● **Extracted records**
══════

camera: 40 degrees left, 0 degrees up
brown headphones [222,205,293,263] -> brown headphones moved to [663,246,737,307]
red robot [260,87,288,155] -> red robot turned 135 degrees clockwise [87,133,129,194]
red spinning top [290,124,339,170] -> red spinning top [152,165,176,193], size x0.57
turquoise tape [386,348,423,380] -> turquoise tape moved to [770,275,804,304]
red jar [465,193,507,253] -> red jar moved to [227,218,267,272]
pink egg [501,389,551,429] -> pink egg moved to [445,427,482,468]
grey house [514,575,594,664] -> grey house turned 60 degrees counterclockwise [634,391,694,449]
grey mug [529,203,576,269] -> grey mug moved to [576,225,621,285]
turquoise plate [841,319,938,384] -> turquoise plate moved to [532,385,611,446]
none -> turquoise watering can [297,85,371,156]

══════

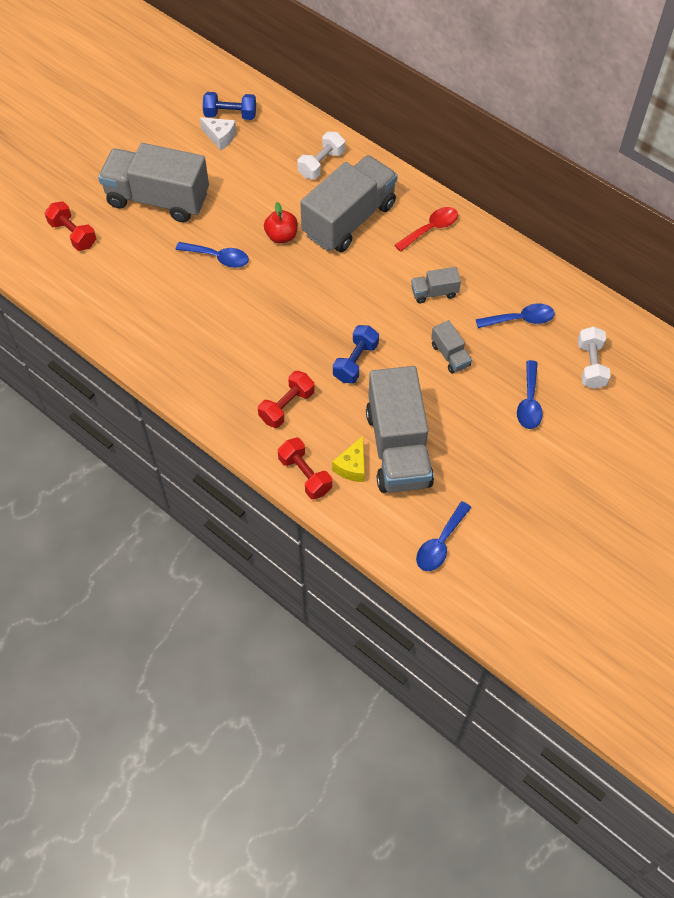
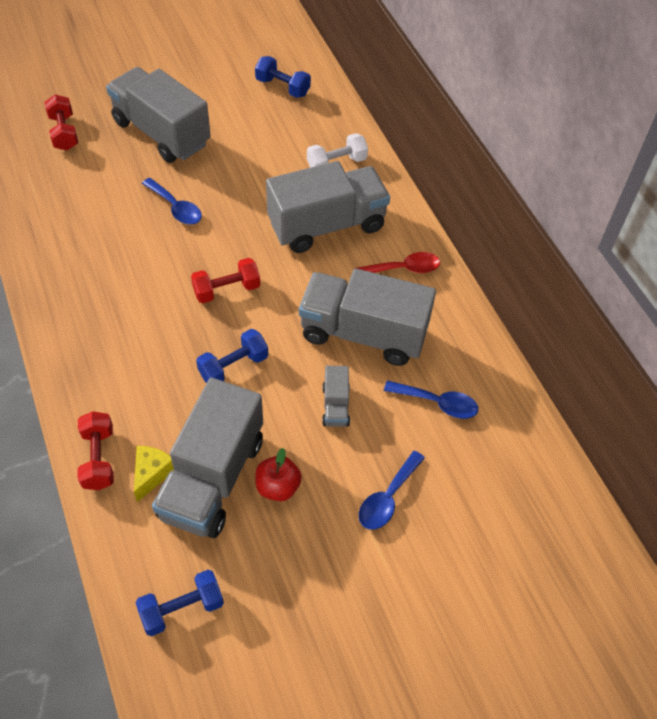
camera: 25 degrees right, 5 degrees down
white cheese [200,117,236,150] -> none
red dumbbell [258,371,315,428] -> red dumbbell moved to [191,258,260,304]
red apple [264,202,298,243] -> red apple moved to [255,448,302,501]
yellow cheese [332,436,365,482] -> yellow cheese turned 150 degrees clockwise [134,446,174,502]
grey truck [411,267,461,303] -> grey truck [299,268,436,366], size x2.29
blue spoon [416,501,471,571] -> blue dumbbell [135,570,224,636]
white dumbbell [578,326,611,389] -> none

══════

● **Exercise objective**
Within the data above, the lines from the one with "red apple [264,202,298,243]" to the one with "white dumbbell [578,326,611,389] -> none" must be repeated exactly; no other line belongs in the answer.

● **Response to the exercise**
red apple [264,202,298,243] -> red apple moved to [255,448,302,501]
yellow cheese [332,436,365,482] -> yellow cheese turned 150 degrees clockwise [134,446,174,502]
grey truck [411,267,461,303] -> grey truck [299,268,436,366], size x2.29
blue spoon [416,501,471,571] -> blue dumbbell [135,570,224,636]
white dumbbell [578,326,611,389] -> none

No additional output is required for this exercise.